• **EXERCISE INSTRUCTIONS**
Give back the full listing as written. No pictures go with it.

··········

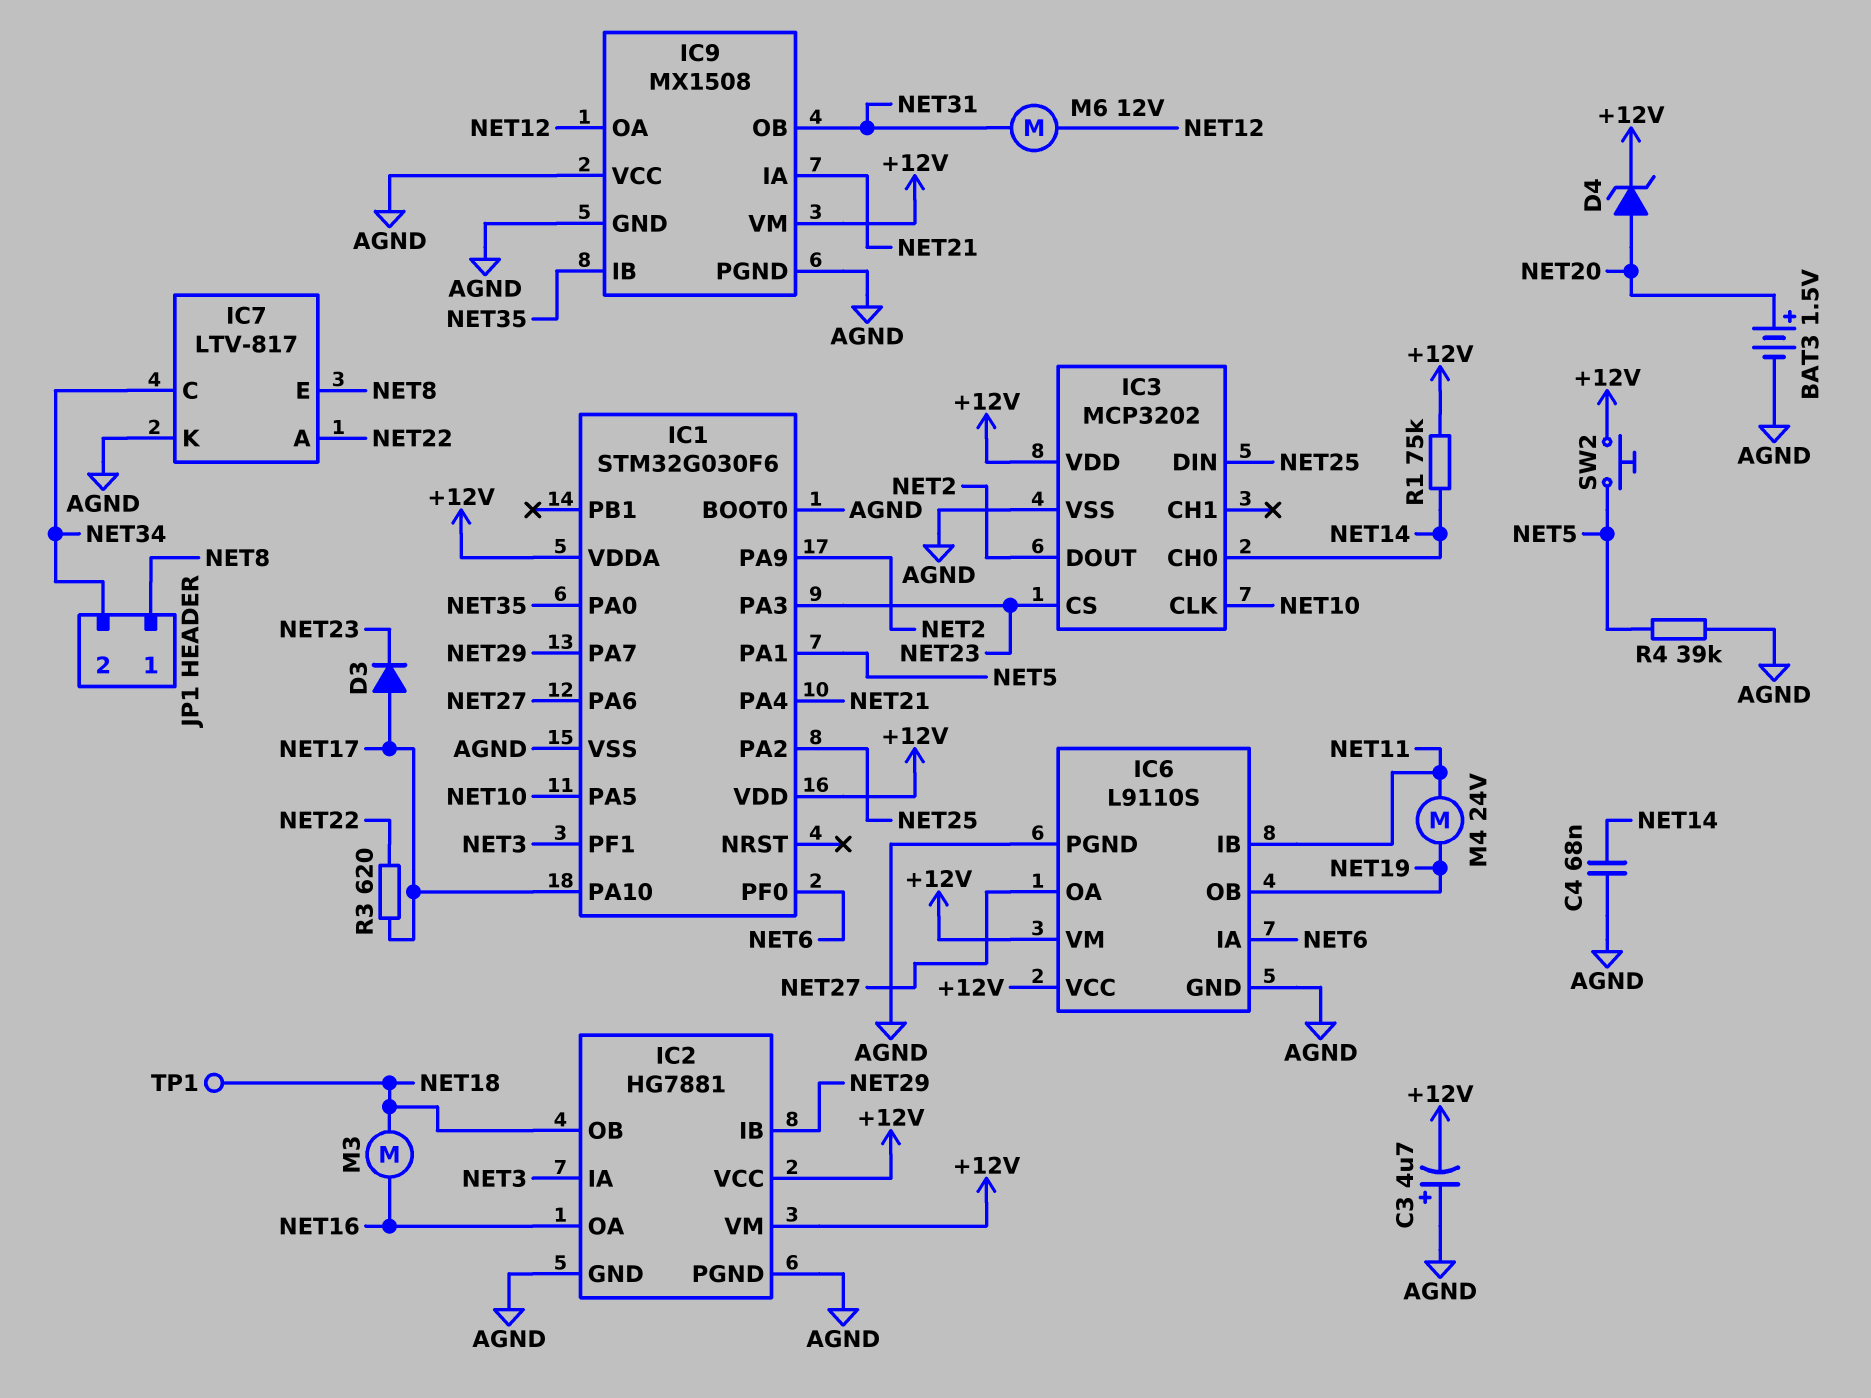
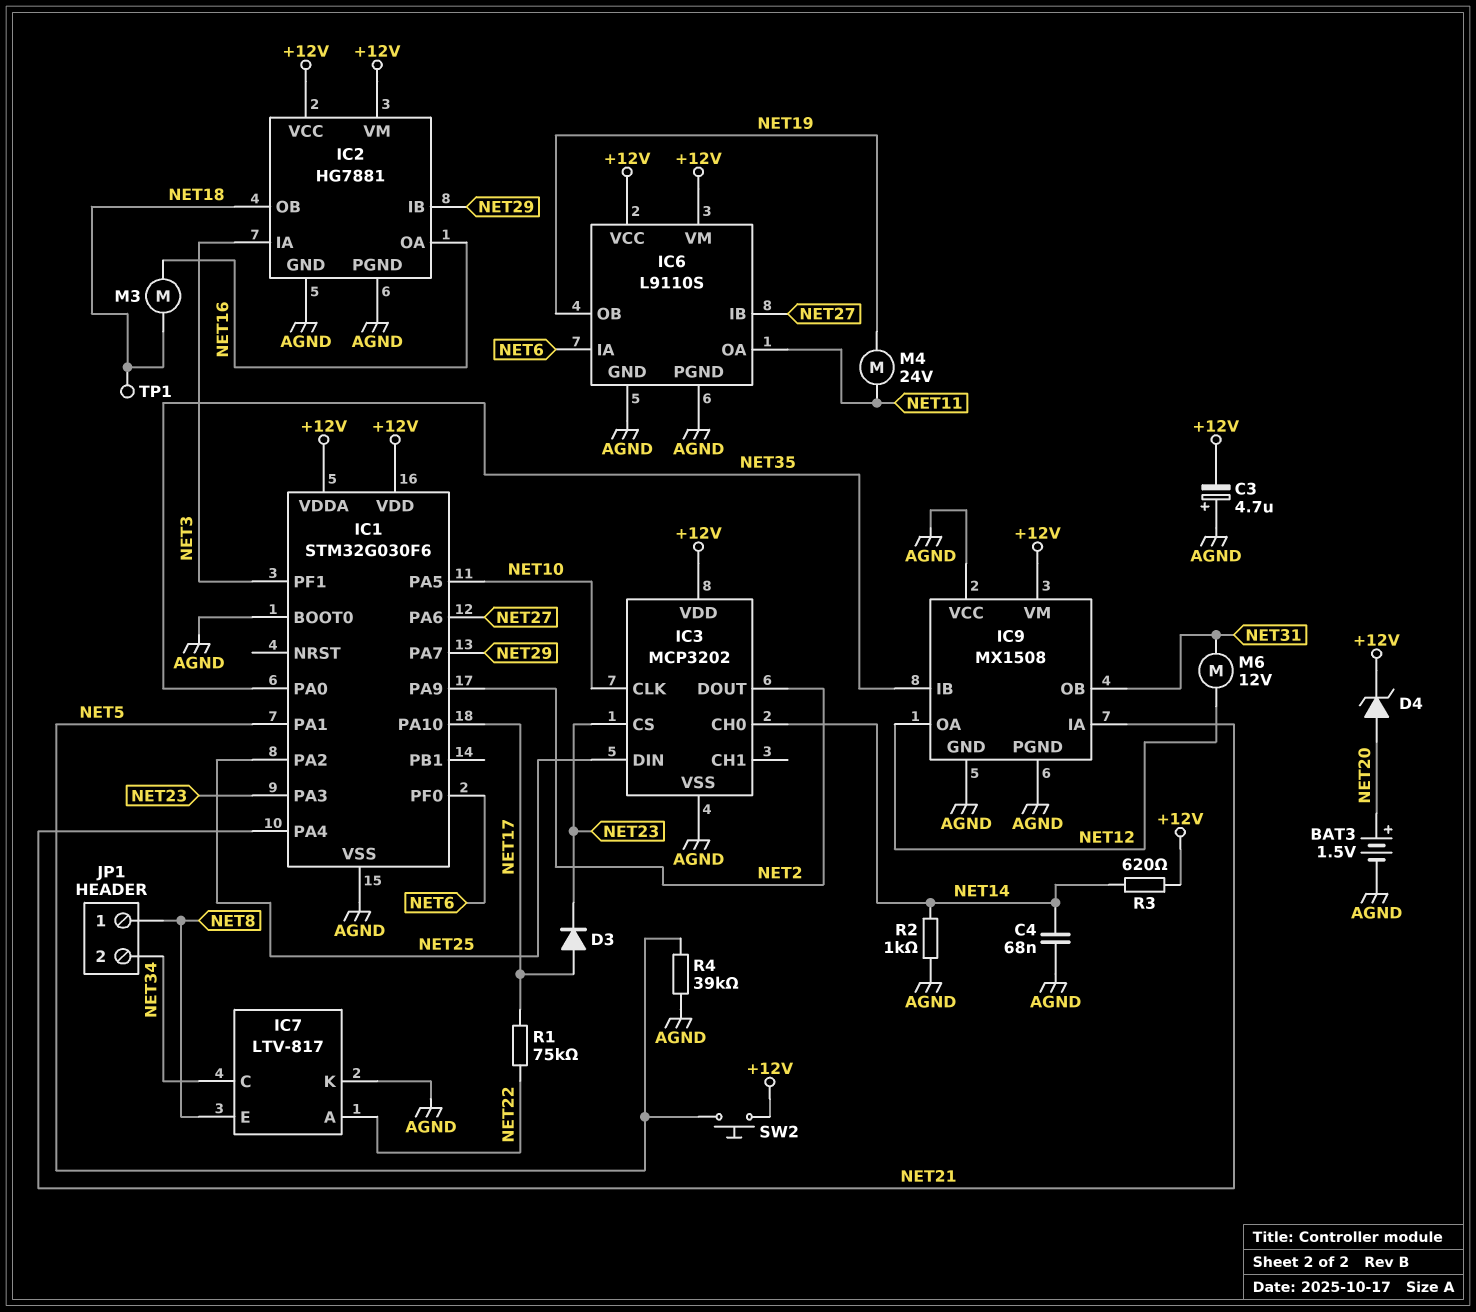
IC6 pin IB: NET11 -> NET27
IC6 pin OA: NET27 -> NET11
R1: 75k (+12V, NET14) -> 75k (NET17, NET22)
R2: none -> 1k (AGND, NET14)
R3: 620 (NET17, NET22) -> 620 (+12V, NET14)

··········

• **SOLUTION**
IC6 pin IB: NET11 -> NET27
IC6 pin OA: NET27 -> NET11
R1: 75k (+12V, NET14) -> 75k (NET17, NET22)
R2: none -> 1k (AGND, NET14)
R3: 620 (NET17, NET22) -> 620 (+12V, NET14)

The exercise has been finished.